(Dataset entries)
==*==

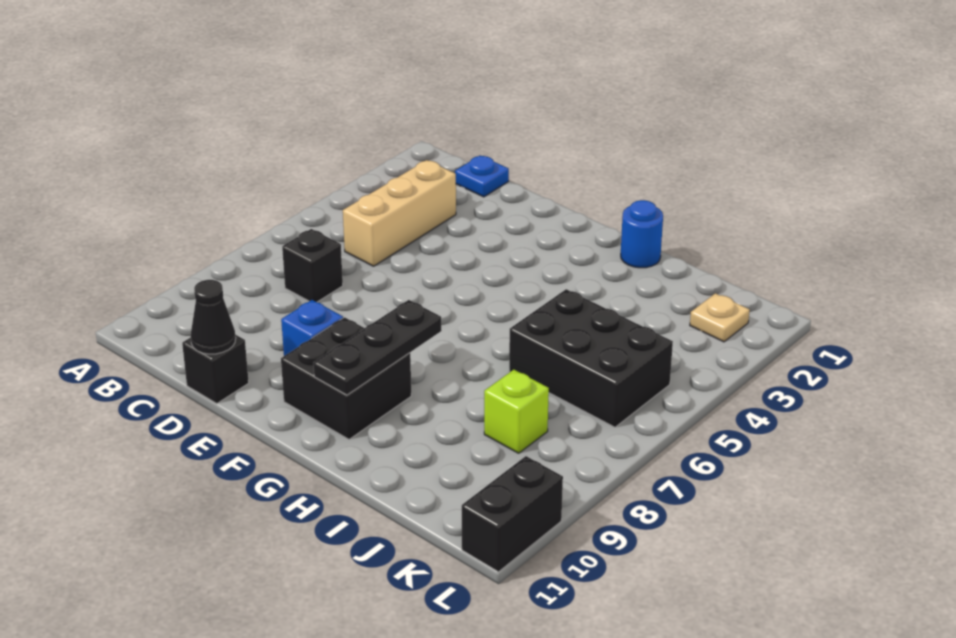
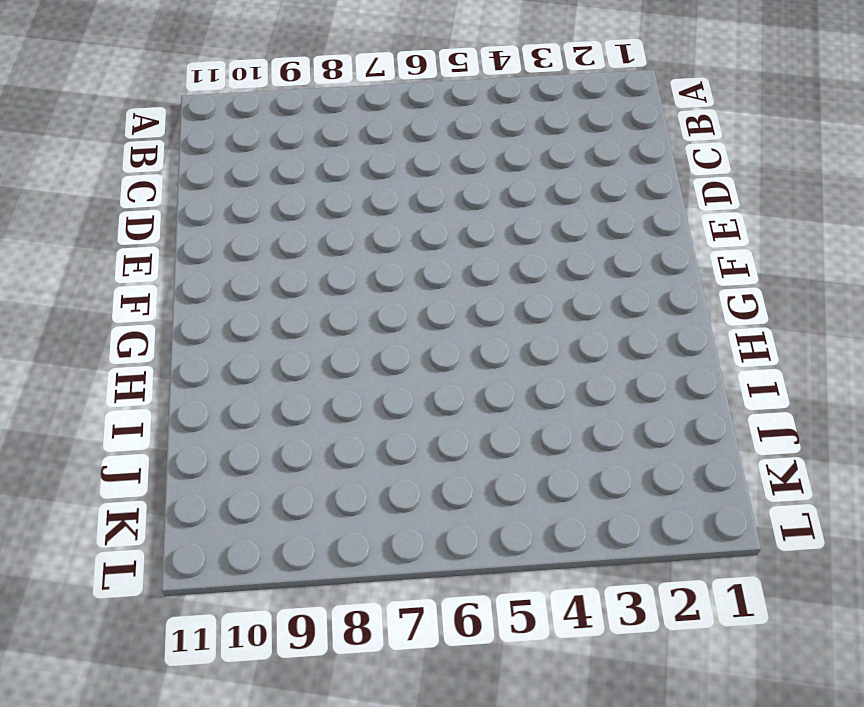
none -> blue plate C1 level 1
none -> tan brick C3:C5 level 1
none -> black brick C7 level 1

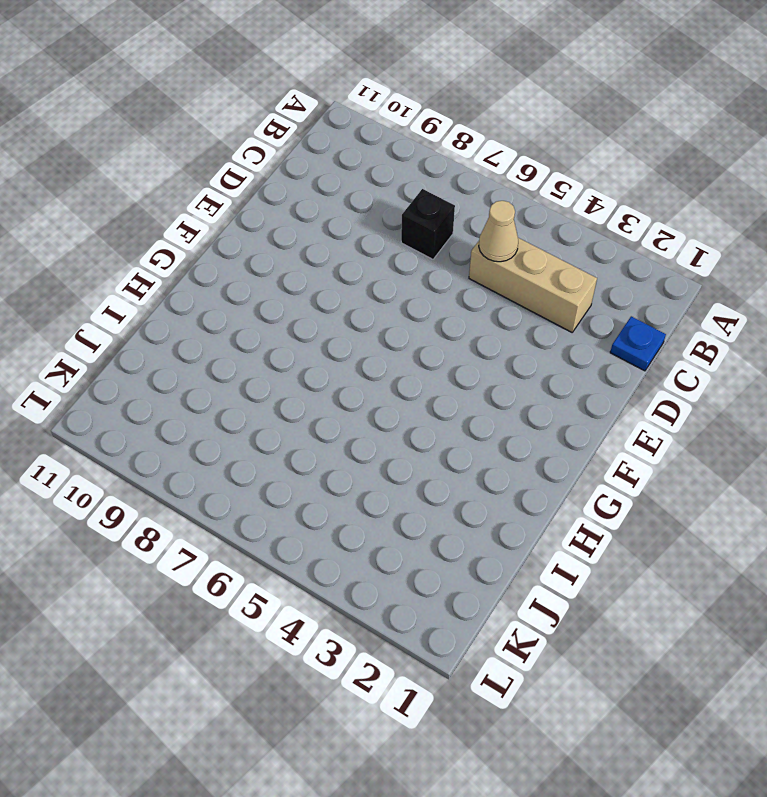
tan cone C5 level 2 -> none
none -> black brick D11 level 1
none -> blue brick E9 level 1
none -> black brick F9:G10 level 1

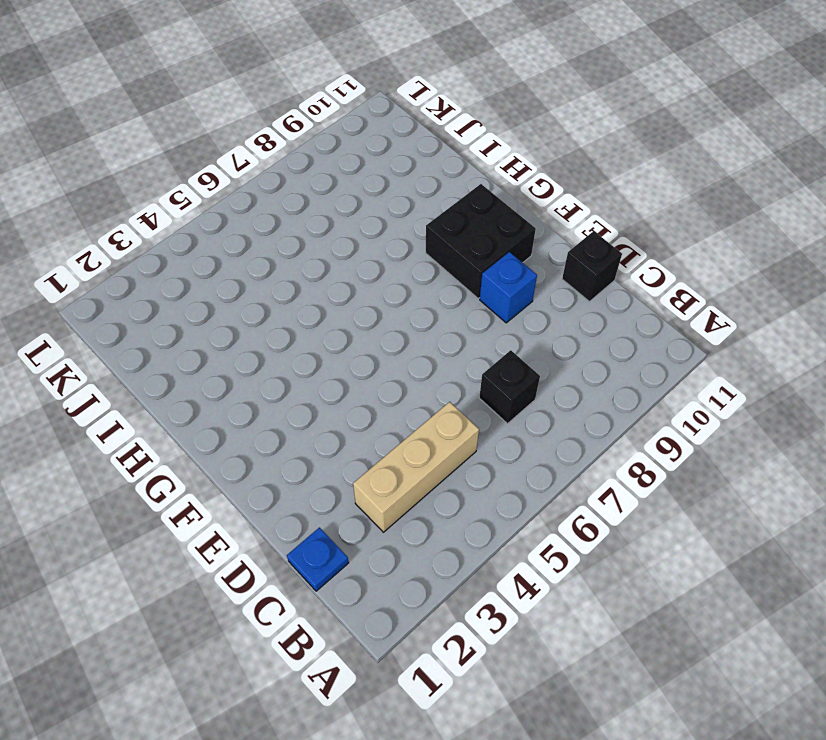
none -> blue round brick H1 level 1
none -> black brick I5:K6 level 1
none -> lime brick J8 level 1

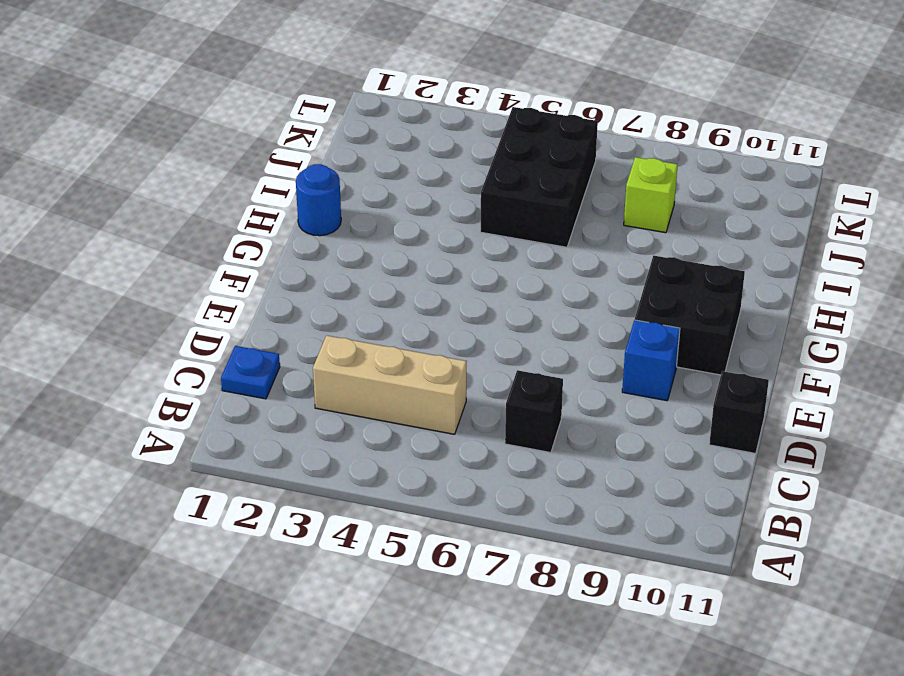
none -> tan plate K2 level 1
none -> black brick L10:L11 level 1
none -> black cone D11 level 2

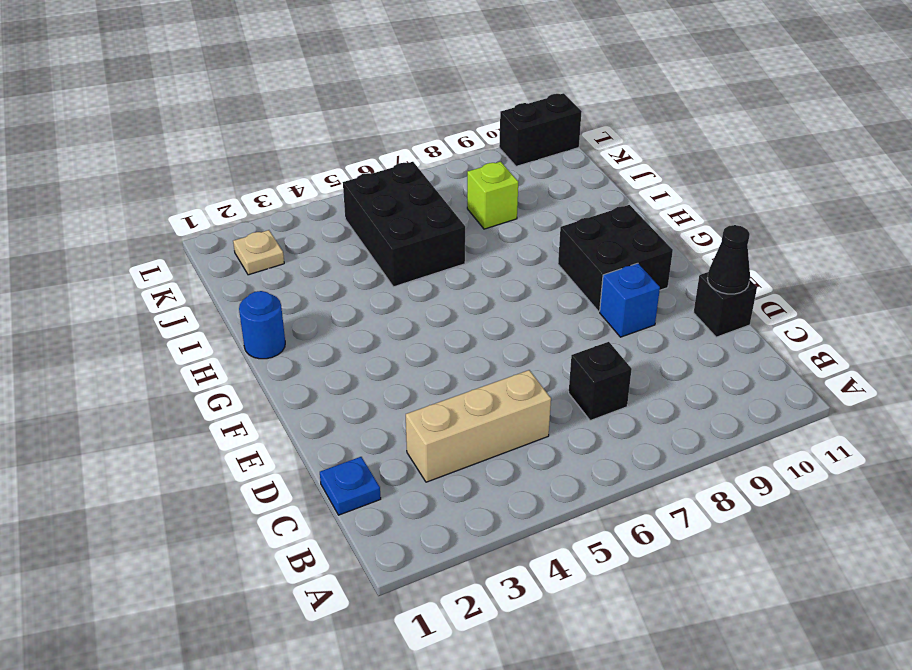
none -> black plate G8:G10 level 2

==*==

#### Exercise directions
Every entry must be transcribed exactly. Pictures do not belong in the copy.

#### Written answer
none -> blue plate C1 level 1
none -> tan brick C3:C5 level 1
none -> black brick C7 level 1

tan cone C5 level 2 -> none
none -> black brick D11 level 1
none -> blue brick E9 level 1
none -> black brick F9:G10 level 1

none -> blue round brick H1 level 1
none -> black brick I5:K6 level 1
none -> lime brick J8 level 1

none -> tan plate K2 level 1
none -> black brick L10:L11 level 1
none -> black cone D11 level 2

none -> black plate G8:G10 level 2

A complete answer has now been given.